**Prompt**
It would help if you retyped the data exactly, leaving out the pictures.
--
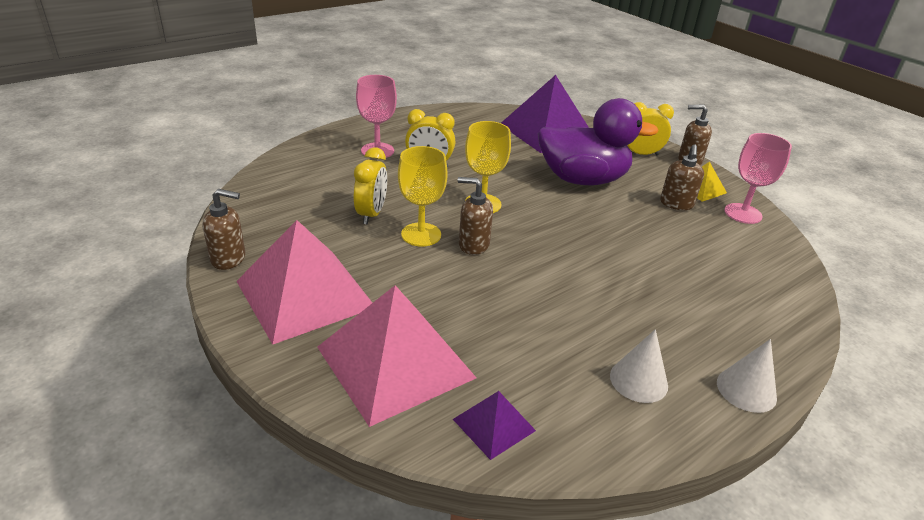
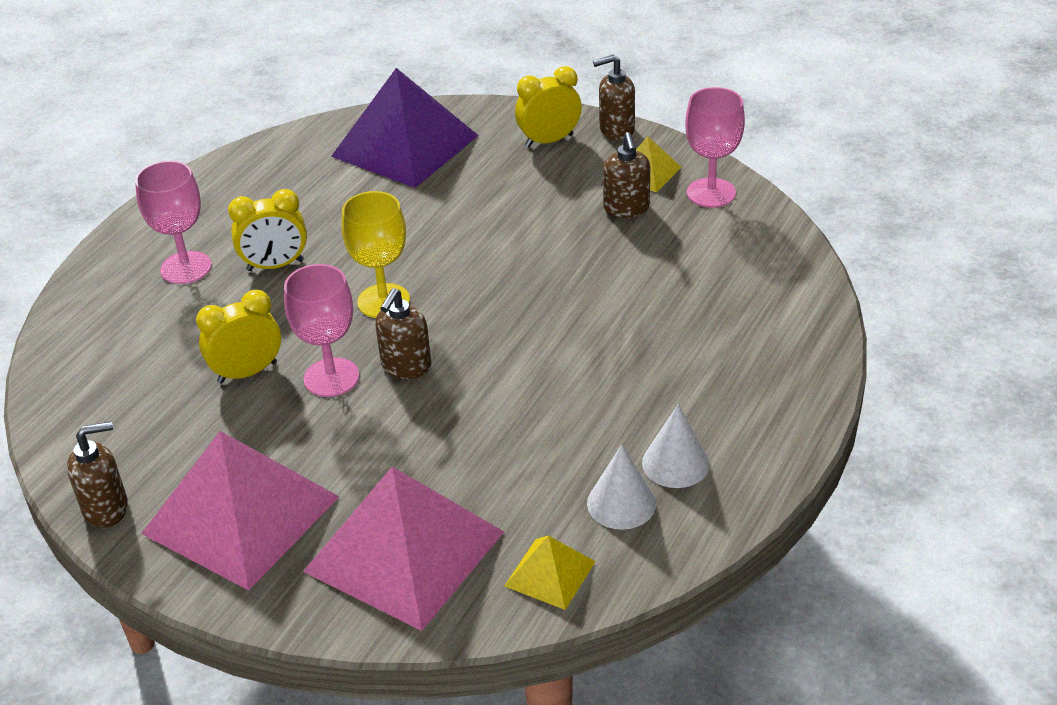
camera: 20 degrees left, 5 degrees up
(371, 214) = (247, 372): yellow clock -> yellow clock turned 105 degrees counterclockwise
(421, 234) = (331, 377): yellow goblet -> pink goblet
(473, 245) = (406, 366): brown soap dispenser -> brown soap dispenser turned 60 degrees counterclockwise
(493, 425) = (550, 573): purple pyramid -> yellow pyramid
(582, 179) = (493, 212): purple duck -> none
(746, 390) = (787, 428): white cone -> white cone (621, 503)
--
**Answer for this exercise**
camera: 20 degrees left, 5 degrees up
(371, 214) = (247, 372): yellow clock -> yellow clock turned 105 degrees counterclockwise
(421, 234) = (331, 377): yellow goblet -> pink goblet
(473, 245) = (406, 366): brown soap dispenser -> brown soap dispenser turned 60 degrees counterclockwise
(493, 425) = (550, 573): purple pyramid -> yellow pyramid
(582, 179) = (493, 212): purple duck -> none
(746, 390) = (787, 428): white cone -> white cone (621, 503)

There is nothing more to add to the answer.